Required work
Your task is to extract every entry that follows word for word while excluding the pictures.

Integer vertex sequences
-- Opening Marker --

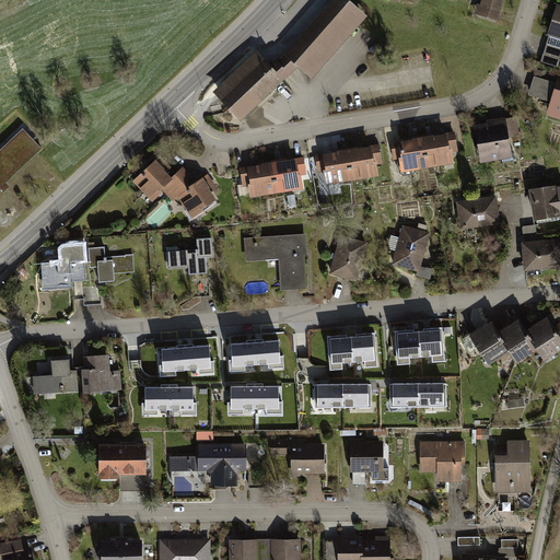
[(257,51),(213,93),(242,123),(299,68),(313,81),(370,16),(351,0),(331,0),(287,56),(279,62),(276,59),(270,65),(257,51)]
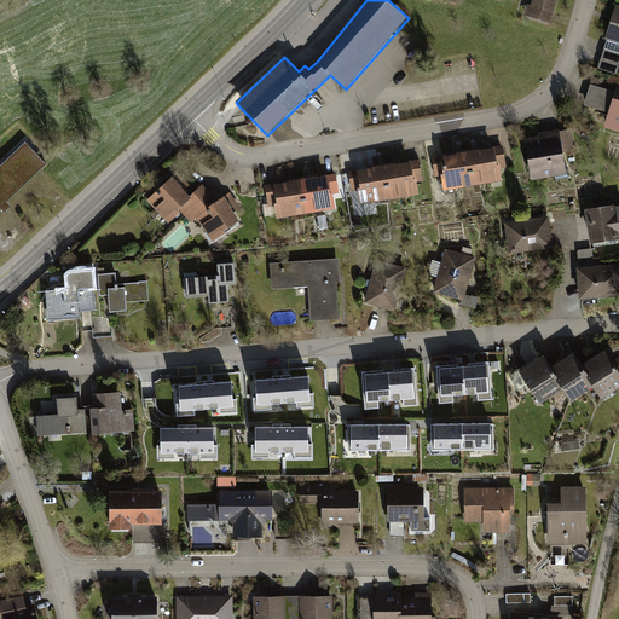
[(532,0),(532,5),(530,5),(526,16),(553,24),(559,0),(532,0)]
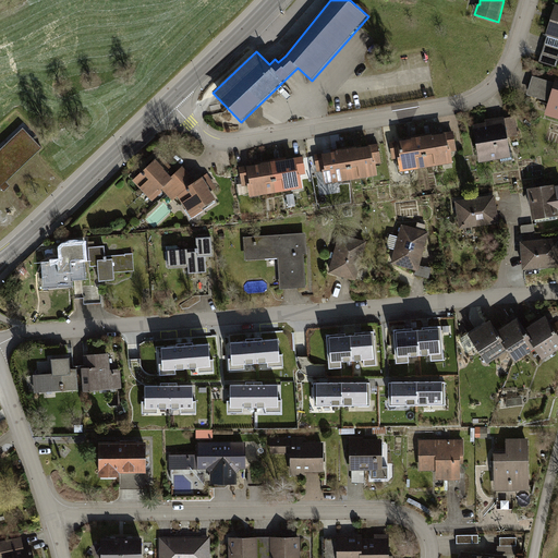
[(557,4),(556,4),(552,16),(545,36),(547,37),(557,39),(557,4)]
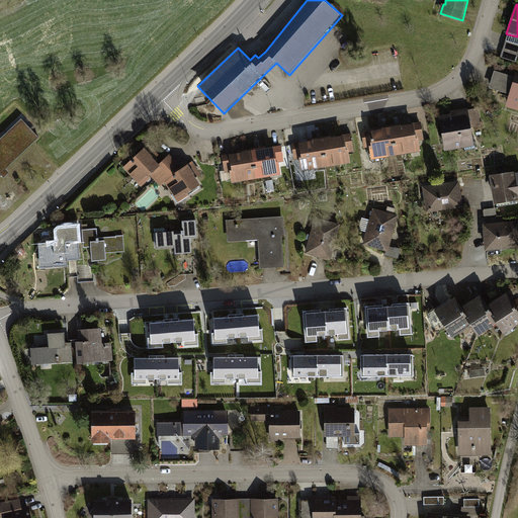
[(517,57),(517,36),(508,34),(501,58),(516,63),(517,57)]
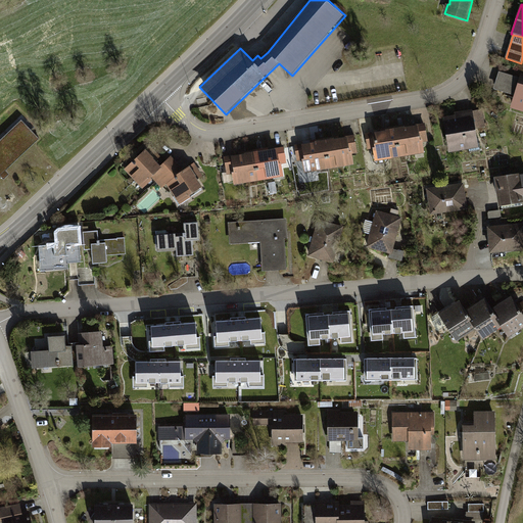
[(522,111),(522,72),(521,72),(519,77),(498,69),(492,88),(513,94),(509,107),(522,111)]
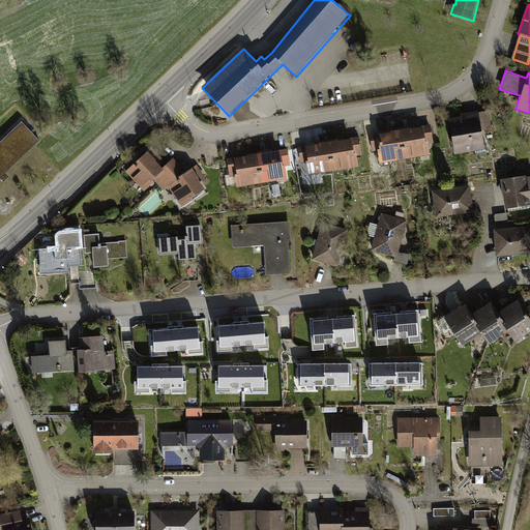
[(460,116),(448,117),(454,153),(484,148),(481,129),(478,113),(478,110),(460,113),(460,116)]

-- Closing Marker --

Solution for this problem
[(257,51),(213,93),(242,123),(299,68),(313,81),(370,16),(351,0),(331,0),(287,56),(279,62),(276,59),(270,65),(257,51)]
[(532,0),(532,5),(530,5),(526,16),(553,24),(559,0),(532,0)]
[(557,4),(556,4),(552,16),(545,36),(547,37),(557,39),(557,4)]
[(517,57),(517,36),(508,34),(501,58),(516,63),(517,57)]
[(522,111),(522,72),(521,72),(519,77),(498,69),(492,88),(513,94),(509,107),(522,111)]
[(460,116),(448,117),(454,153),(484,148),(481,129),(478,113),(478,110),(460,113),(460,116)]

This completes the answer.